Data extracts section start

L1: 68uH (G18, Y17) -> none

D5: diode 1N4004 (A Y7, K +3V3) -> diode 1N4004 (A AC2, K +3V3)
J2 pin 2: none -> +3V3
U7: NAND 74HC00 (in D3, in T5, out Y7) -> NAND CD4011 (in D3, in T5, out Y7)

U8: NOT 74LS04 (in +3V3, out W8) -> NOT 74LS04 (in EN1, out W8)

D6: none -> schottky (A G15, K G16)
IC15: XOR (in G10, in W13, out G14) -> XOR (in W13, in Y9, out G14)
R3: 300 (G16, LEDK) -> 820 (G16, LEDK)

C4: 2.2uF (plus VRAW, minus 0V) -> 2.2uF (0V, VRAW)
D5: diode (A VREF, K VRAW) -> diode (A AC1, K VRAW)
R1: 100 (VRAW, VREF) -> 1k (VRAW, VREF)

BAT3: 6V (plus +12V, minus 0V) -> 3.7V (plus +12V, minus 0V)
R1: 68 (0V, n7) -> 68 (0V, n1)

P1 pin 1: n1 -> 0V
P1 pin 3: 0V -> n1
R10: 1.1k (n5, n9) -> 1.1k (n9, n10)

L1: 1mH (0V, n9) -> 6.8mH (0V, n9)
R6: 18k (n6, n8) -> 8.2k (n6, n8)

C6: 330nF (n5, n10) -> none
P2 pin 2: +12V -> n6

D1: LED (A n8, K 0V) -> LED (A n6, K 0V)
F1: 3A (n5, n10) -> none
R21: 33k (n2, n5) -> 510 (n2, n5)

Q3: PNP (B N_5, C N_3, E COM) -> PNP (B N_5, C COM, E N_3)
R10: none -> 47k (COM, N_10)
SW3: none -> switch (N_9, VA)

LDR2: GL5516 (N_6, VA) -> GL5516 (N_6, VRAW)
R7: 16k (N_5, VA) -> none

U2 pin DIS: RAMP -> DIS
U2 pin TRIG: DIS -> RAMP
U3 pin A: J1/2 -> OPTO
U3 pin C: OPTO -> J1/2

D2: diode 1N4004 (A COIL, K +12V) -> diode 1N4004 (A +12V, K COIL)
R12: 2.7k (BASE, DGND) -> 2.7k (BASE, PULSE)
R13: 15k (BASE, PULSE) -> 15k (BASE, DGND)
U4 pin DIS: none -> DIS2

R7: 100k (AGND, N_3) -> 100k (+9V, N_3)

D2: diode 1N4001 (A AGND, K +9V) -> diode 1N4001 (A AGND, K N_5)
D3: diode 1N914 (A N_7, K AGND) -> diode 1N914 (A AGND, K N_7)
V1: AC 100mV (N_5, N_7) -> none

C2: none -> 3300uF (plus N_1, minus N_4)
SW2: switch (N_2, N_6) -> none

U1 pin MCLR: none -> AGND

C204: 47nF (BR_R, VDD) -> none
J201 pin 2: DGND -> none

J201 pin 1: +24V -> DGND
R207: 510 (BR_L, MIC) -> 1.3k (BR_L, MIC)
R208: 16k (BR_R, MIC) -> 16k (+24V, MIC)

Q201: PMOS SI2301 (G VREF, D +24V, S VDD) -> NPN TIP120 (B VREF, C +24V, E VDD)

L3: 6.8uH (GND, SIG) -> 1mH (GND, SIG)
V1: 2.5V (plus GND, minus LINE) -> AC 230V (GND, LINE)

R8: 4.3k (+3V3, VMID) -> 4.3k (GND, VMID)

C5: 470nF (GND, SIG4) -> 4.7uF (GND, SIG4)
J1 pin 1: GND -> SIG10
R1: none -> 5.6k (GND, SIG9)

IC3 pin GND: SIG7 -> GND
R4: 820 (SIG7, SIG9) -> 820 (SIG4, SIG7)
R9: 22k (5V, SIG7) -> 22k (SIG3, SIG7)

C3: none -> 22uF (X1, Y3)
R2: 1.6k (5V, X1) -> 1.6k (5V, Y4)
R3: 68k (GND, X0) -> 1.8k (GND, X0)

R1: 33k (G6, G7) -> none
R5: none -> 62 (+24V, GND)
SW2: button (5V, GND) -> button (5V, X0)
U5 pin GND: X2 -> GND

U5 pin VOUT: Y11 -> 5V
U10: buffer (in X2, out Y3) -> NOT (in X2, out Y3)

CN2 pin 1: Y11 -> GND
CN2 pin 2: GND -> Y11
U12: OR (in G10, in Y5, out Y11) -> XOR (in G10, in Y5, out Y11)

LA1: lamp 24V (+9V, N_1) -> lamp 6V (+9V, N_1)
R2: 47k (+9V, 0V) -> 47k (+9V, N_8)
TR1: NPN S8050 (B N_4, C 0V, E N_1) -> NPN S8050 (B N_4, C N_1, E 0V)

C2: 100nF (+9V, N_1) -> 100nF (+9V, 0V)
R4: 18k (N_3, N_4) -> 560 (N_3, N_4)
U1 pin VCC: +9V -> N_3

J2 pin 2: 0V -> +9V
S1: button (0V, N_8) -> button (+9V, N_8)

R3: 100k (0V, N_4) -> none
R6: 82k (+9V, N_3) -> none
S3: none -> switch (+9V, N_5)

Data extracts section end

Task brief
What you return must be an exact retyping of the lines above starting at the line with "R1: 33k (G6, G7) -> none" and ending at the line with "U1 pin VCC: +9V -> N_3", and nothing besides.

Output of the task
R1: 33k (G6, G7) -> none
R5: none -> 62 (+24V, GND)
SW2: button (5V, GND) -> button (5V, X0)
U5 pin GND: X2 -> GND

U5 pin VOUT: Y11 -> 5V
U10: buffer (in X2, out Y3) -> NOT (in X2, out Y3)

CN2 pin 1: Y11 -> GND
CN2 pin 2: GND -> Y11
U12: OR (in G10, in Y5, out Y11) -> XOR (in G10, in Y5, out Y11)

LA1: lamp 24V (+9V, N_1) -> lamp 6V (+9V, N_1)
R2: 47k (+9V, 0V) -> 47k (+9V, N_8)
TR1: NPN S8050 (B N_4, C 0V, E N_1) -> NPN S8050 (B N_4, C N_1, E 0V)

C2: 100nF (+9V, N_1) -> 100nF (+9V, 0V)
R4: 18k (N_3, N_4) -> 560 (N_3, N_4)
U1 pin VCC: +9V -> N_3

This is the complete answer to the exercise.